### [EXERCISE GOAL]
Please return every line below that contains the string "pencil".
──────── EXERCISE DATA ────────
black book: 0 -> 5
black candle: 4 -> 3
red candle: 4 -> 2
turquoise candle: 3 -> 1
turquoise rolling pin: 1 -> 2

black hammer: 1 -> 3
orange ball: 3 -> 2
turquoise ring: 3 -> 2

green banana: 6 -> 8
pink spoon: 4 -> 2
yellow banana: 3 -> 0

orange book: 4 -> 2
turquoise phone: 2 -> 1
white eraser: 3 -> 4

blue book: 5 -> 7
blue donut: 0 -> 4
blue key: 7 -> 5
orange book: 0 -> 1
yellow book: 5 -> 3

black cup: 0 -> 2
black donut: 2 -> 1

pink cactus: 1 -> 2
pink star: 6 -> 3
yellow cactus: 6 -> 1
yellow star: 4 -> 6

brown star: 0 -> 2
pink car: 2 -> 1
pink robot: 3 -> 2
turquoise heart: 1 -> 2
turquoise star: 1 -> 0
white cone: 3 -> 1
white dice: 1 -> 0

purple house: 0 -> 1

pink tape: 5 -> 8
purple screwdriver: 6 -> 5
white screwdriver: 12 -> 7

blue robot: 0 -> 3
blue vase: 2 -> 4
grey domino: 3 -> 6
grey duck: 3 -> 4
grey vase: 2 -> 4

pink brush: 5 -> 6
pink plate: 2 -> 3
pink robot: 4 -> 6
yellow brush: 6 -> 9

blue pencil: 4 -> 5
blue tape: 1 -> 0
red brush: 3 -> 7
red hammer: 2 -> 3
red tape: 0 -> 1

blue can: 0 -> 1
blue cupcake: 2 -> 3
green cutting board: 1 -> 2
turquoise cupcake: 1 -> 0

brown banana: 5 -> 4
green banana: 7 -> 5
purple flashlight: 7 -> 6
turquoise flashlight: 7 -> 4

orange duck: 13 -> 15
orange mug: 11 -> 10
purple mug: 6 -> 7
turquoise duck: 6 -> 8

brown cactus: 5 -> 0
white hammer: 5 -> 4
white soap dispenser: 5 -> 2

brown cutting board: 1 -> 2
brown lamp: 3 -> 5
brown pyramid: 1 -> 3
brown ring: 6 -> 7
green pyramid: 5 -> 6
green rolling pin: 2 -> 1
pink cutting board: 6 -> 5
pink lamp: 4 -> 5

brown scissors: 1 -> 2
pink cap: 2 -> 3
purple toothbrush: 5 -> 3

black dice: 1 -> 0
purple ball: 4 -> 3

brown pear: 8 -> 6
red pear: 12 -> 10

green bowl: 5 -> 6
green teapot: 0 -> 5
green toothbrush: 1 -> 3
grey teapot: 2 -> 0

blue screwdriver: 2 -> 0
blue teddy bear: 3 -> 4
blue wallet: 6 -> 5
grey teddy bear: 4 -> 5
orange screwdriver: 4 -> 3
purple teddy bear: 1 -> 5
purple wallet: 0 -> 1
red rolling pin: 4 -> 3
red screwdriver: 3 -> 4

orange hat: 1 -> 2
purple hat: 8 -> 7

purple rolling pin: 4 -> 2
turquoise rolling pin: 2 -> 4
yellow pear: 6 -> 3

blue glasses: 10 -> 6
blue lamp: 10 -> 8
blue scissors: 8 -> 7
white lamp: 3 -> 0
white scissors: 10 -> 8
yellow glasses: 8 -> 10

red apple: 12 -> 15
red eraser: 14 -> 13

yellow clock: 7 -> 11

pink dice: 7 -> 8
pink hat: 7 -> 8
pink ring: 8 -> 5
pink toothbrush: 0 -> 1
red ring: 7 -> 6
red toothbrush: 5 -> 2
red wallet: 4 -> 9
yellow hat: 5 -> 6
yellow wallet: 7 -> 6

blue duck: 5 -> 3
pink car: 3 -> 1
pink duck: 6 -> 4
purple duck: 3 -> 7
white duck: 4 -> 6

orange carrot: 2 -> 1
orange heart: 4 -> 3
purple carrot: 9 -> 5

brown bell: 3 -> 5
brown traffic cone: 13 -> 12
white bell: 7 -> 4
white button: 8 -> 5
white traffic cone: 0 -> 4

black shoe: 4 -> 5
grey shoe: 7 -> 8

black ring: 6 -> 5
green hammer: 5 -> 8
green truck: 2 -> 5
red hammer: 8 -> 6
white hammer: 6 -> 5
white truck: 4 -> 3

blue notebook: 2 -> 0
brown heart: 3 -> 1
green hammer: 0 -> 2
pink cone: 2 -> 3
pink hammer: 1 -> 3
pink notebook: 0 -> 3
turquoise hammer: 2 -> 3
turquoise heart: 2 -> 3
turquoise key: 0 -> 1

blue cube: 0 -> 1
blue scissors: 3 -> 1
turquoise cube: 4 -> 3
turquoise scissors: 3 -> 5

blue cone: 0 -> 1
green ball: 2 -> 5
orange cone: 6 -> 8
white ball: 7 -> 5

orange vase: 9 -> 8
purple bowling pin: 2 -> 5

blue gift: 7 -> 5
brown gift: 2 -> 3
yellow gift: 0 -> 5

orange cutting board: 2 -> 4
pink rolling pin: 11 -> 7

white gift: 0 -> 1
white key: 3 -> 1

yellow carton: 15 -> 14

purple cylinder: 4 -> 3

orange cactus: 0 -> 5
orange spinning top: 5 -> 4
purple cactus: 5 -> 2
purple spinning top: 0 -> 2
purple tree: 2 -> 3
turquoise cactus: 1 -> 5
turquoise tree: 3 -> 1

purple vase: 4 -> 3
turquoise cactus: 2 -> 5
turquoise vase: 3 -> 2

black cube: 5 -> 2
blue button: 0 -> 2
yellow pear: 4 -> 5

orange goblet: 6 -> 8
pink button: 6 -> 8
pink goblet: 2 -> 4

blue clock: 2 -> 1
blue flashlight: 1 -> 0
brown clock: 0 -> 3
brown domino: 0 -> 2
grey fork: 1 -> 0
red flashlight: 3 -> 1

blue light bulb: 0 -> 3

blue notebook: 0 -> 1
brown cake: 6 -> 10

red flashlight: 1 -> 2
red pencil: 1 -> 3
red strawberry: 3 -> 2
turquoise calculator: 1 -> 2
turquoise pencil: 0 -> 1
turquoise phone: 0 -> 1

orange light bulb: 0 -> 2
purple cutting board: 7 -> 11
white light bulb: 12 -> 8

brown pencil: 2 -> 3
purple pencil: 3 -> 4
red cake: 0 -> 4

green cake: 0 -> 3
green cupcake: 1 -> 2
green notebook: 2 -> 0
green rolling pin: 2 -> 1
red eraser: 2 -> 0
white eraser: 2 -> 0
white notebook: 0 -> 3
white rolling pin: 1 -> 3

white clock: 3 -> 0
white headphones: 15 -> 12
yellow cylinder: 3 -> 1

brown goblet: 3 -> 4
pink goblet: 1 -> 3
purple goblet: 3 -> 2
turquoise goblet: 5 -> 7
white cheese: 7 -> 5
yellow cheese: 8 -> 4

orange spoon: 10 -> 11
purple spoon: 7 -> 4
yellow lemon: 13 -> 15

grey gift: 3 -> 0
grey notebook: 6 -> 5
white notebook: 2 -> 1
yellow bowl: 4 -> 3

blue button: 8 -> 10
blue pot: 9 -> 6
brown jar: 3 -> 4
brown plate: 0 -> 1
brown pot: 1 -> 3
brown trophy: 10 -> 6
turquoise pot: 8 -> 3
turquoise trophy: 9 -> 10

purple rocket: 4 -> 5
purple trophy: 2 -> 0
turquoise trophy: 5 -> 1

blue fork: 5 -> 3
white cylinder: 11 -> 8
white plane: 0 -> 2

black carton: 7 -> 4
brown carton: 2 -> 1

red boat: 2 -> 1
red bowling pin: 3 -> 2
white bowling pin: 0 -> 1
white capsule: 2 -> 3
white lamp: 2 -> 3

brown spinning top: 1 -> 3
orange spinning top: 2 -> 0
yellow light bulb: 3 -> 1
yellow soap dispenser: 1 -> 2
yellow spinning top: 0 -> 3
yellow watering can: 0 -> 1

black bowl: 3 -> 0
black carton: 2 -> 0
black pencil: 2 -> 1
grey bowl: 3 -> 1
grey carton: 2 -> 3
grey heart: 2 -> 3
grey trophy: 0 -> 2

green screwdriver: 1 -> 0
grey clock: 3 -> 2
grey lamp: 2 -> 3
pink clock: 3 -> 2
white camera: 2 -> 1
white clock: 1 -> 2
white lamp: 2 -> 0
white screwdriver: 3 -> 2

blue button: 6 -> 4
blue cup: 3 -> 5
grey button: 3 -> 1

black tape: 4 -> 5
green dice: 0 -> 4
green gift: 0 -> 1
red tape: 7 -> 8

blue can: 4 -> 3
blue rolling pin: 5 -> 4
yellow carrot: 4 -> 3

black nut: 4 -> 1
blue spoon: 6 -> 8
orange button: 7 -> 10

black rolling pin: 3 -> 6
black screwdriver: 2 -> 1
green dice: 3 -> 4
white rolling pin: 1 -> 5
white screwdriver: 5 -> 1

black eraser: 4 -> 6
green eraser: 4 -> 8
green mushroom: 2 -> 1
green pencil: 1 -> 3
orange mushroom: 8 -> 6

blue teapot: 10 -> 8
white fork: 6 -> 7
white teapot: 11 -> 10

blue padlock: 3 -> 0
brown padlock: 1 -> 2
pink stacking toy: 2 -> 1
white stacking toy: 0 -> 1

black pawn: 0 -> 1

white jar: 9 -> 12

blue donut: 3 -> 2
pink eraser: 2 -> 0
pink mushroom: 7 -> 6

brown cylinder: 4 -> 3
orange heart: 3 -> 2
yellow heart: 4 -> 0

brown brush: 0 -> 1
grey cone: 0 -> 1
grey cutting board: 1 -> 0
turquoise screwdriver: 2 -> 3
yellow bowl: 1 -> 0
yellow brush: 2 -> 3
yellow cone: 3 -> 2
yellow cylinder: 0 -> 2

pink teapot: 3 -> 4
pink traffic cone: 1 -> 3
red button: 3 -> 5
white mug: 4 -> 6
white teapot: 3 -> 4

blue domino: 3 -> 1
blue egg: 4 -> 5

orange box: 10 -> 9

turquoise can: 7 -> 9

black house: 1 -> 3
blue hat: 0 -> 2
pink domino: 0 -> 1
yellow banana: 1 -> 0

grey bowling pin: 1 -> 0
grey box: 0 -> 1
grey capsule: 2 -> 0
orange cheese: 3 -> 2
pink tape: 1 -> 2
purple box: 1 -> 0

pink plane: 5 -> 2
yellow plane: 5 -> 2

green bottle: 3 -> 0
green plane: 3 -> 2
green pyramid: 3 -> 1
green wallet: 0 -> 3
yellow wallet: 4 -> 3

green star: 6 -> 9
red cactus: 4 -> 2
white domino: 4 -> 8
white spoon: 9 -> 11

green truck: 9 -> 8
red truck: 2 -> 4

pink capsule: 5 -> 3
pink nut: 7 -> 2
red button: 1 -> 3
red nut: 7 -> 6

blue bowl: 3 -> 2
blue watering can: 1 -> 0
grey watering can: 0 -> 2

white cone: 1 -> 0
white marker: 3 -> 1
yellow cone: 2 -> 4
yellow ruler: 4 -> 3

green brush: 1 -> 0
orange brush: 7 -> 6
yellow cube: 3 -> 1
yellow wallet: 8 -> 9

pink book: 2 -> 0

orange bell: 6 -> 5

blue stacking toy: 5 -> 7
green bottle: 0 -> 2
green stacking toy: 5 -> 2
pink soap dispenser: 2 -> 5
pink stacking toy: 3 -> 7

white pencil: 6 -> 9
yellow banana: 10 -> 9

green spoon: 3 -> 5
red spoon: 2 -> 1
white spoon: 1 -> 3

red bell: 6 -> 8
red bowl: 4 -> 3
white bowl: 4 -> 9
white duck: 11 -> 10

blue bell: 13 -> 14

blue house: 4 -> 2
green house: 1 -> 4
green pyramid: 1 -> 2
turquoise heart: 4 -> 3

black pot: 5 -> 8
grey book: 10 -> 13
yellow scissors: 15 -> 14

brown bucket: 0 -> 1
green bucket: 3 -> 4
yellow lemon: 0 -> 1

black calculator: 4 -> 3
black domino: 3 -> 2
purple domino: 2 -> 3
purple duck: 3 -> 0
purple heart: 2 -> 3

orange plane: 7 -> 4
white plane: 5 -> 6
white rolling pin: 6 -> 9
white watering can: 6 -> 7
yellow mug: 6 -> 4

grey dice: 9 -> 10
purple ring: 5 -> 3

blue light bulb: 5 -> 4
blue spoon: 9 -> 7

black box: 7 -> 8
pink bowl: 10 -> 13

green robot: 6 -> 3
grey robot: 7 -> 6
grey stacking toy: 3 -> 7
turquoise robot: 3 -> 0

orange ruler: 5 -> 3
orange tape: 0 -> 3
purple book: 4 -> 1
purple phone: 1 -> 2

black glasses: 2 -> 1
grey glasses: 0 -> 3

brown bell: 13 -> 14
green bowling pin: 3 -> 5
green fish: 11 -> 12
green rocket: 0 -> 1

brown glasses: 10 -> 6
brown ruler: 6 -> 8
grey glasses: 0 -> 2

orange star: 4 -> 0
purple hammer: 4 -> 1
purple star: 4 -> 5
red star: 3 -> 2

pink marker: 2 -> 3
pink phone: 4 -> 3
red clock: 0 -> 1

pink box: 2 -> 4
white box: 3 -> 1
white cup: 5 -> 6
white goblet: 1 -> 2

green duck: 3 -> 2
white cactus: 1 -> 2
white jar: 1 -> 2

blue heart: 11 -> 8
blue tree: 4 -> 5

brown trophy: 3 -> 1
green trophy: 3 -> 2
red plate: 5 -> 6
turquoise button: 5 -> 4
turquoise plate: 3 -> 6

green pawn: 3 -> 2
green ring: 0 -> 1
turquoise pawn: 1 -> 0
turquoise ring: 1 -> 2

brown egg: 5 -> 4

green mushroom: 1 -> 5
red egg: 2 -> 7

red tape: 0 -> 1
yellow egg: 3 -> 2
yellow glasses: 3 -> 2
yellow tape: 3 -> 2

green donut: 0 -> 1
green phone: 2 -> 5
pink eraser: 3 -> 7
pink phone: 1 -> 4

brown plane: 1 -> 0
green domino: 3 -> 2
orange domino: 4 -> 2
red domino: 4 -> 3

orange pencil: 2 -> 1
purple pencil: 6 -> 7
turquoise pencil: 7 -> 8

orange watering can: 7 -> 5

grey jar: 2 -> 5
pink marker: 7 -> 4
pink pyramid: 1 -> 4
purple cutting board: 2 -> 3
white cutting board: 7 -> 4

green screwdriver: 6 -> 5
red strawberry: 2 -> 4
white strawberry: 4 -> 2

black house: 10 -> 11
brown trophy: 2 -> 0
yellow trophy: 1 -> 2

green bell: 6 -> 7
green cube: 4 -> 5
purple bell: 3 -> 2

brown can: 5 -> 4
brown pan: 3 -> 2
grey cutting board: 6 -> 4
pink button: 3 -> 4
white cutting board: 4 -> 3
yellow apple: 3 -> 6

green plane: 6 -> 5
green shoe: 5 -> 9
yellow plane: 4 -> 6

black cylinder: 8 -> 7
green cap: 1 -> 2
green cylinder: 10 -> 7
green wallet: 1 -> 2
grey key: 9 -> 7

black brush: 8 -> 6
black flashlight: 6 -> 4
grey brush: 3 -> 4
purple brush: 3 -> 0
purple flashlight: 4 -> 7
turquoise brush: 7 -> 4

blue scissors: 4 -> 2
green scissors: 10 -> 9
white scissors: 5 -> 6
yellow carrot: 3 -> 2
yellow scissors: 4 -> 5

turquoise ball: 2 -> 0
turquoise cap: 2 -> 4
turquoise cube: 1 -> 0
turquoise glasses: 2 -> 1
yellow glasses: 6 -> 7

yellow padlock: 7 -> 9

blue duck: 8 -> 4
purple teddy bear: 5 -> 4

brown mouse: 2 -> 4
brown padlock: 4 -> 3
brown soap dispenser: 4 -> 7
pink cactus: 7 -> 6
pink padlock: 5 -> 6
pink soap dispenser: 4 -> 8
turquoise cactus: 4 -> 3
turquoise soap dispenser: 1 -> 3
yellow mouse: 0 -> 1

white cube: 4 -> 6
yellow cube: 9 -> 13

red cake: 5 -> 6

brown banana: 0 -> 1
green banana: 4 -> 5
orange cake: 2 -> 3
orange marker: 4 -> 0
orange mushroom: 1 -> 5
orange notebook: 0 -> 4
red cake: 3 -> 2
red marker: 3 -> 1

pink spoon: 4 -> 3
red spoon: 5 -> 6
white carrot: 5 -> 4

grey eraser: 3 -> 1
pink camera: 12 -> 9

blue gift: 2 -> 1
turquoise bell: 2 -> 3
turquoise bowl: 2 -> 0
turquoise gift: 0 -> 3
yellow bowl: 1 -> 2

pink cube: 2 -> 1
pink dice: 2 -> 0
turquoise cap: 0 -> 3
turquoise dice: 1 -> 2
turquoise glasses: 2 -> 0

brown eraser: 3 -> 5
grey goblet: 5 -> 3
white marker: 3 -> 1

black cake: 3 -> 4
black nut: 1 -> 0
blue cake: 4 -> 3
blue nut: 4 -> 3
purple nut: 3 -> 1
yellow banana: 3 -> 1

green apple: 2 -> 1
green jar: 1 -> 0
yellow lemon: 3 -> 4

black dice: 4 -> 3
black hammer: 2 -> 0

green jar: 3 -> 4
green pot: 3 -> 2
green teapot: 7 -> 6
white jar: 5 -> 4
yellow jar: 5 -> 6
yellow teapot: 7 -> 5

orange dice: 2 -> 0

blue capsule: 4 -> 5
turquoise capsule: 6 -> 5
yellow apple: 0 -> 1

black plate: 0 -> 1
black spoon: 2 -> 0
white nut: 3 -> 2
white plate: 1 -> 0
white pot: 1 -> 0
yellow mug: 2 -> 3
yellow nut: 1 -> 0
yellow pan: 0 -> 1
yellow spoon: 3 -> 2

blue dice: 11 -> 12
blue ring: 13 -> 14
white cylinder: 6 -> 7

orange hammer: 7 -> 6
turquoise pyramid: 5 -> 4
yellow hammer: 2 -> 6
────────
### [ANSWER TO THIS EXERCISE]
blue pencil: 4 -> 5
red pencil: 1 -> 3
turquoise pencil: 0 -> 1
brown pencil: 2 -> 3
purple pencil: 3 -> 4
black pencil: 2 -> 1
green pencil: 1 -> 3
white pencil: 6 -> 9
orange pencil: 2 -> 1
purple pencil: 6 -> 7
turquoise pencil: 7 -> 8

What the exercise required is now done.